Every record below is to be retyped exactly, with the pictures left out.

----

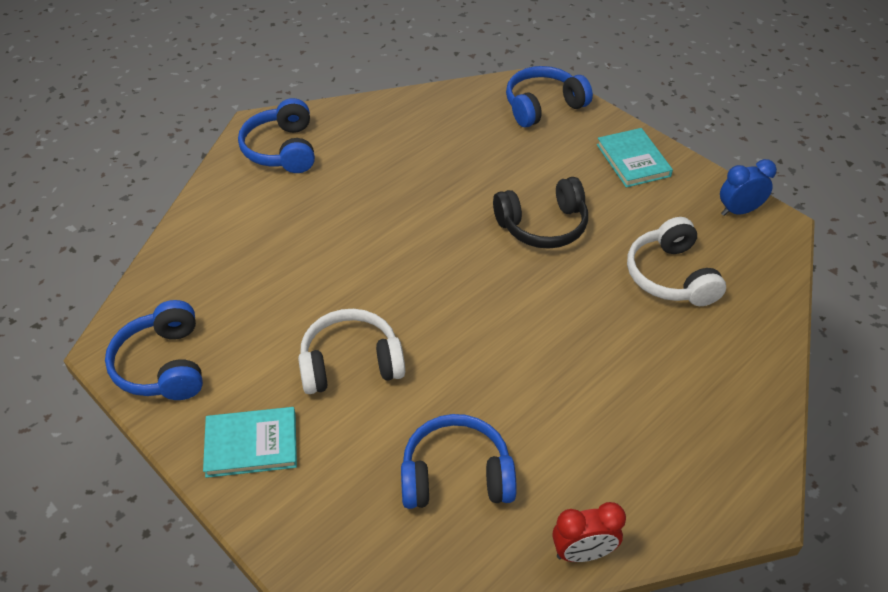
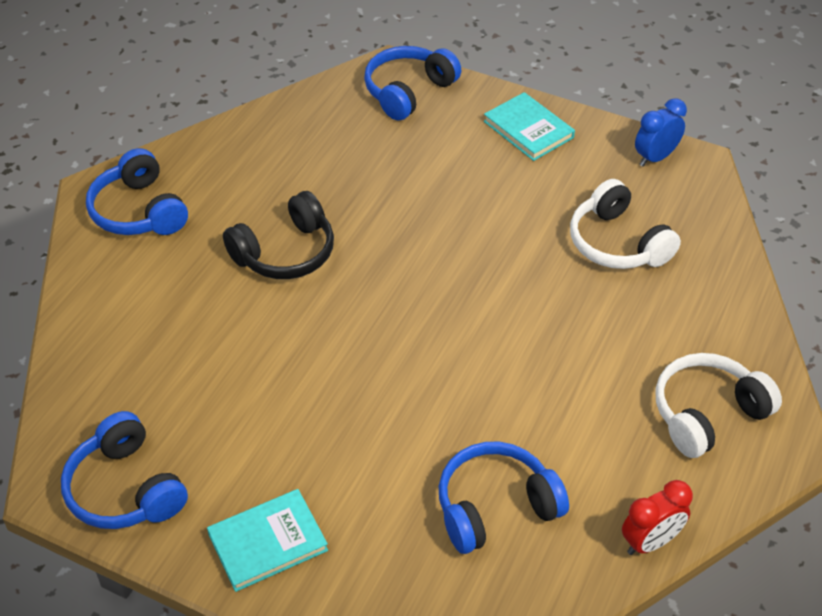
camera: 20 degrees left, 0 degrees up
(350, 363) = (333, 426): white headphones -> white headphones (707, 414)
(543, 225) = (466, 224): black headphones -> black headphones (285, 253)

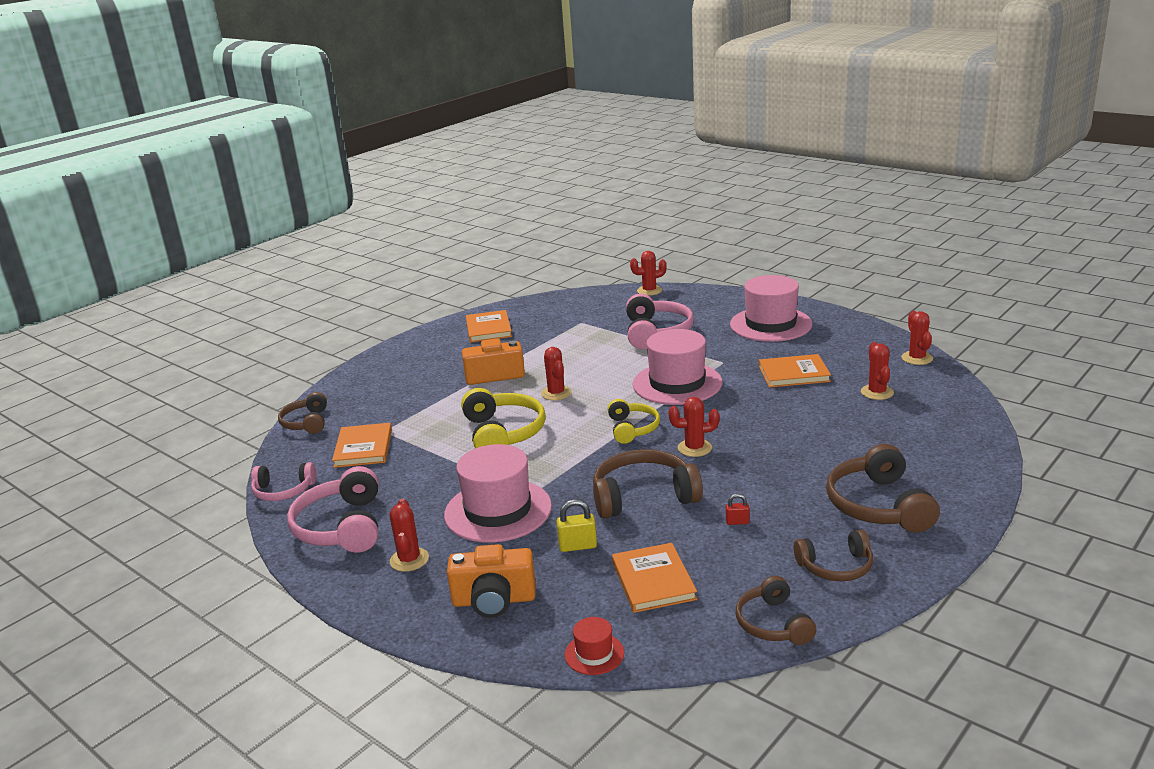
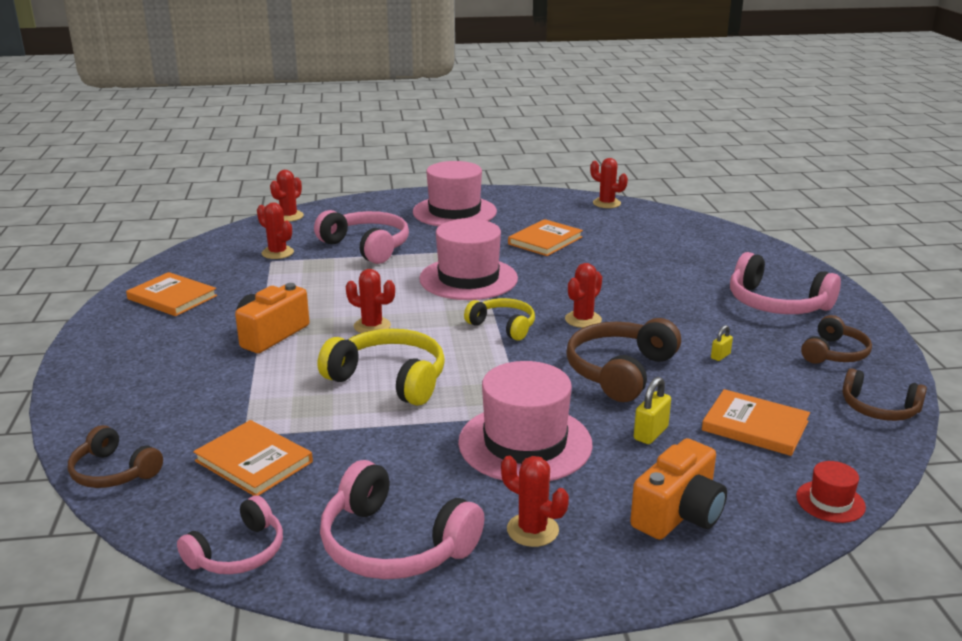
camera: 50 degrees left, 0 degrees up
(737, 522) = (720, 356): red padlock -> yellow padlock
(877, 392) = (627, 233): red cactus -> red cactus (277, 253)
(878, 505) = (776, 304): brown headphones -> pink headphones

----

Problem solution:
camera: 20 degrees left, 0 degrees up
(350, 363) = (333, 426): white headphones -> white headphones (707, 414)
(543, 225) = (466, 224): black headphones -> black headphones (285, 253)

camera: 50 degrees left, 0 degrees up
(737, 522) = (720, 356): red padlock -> yellow padlock
(877, 392) = (627, 233): red cactus -> red cactus (277, 253)
(878, 505) = (776, 304): brown headphones -> pink headphones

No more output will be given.